### PROVIDED RECORDS
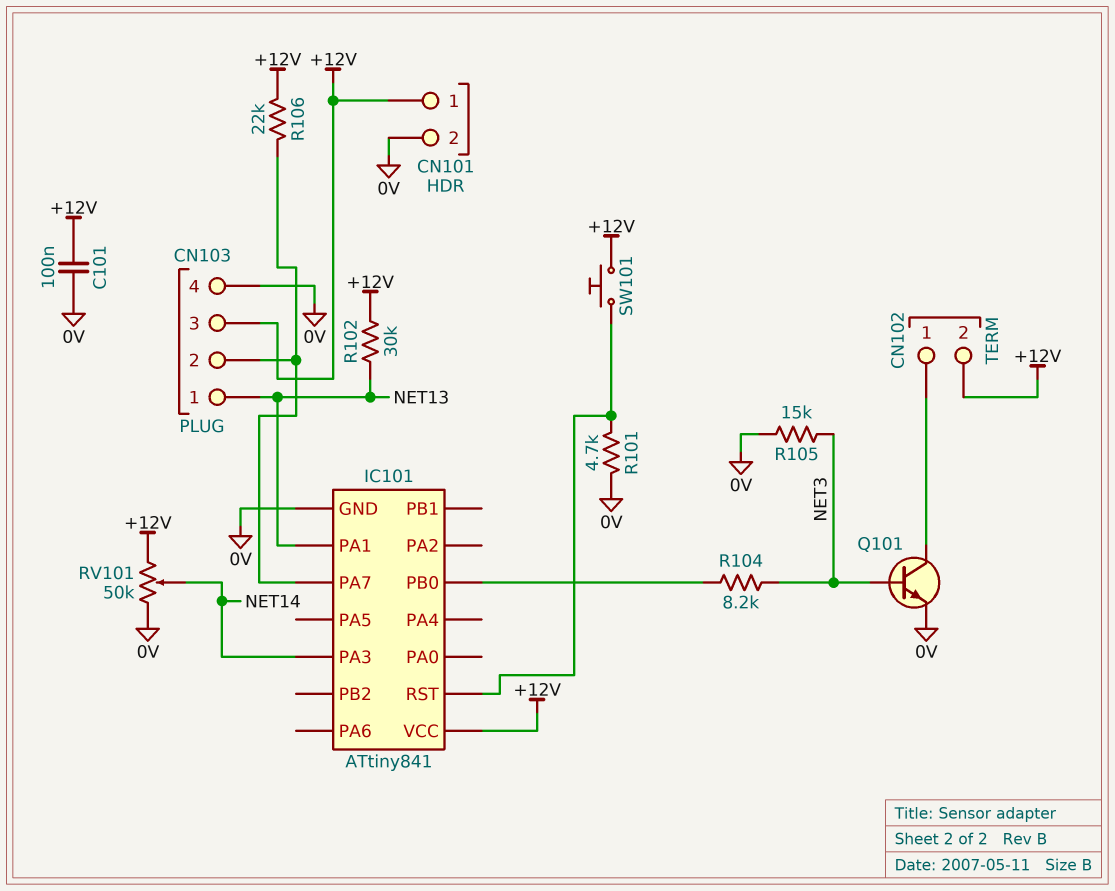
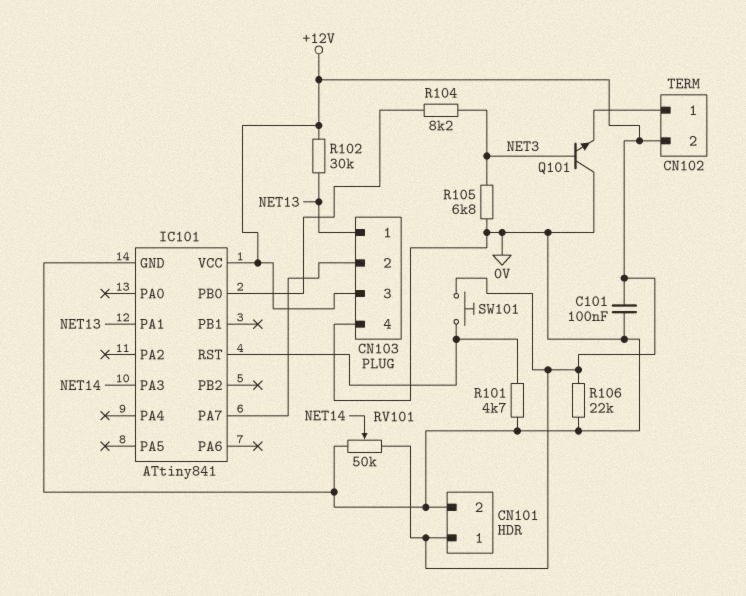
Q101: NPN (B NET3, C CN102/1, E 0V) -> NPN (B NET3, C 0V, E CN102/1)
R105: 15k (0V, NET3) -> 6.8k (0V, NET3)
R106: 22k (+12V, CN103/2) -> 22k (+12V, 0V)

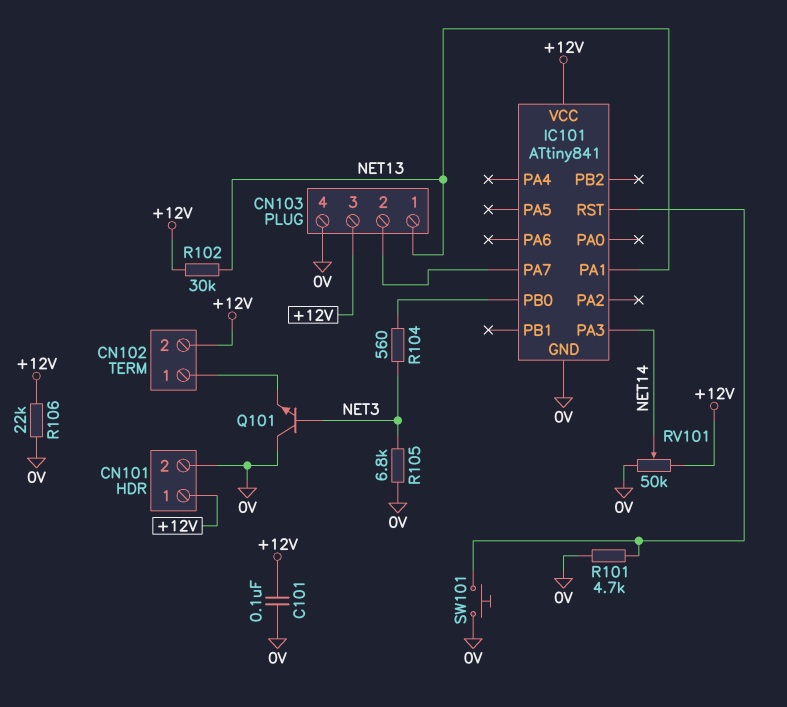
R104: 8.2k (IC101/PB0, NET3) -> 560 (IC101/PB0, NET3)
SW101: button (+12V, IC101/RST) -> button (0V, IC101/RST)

### WHAT THIS TASK INVOLVES
Copy exactly the lines from the one containing "R105: 15k (0V, NET3) -> 6.8k (0V, NET3)" to the end of the records, both included, and leave the pictures out.

### OUTPUT FOR THIS TASK
R105: 15k (0V, NET3) -> 6.8k (0V, NET3)
R106: 22k (+12V, CN103/2) -> 22k (+12V, 0V)

R104: 8.2k (IC101/PB0, NET3) -> 560 (IC101/PB0, NET3)
SW101: button (+12V, IC101/RST) -> button (0V, IC101/RST)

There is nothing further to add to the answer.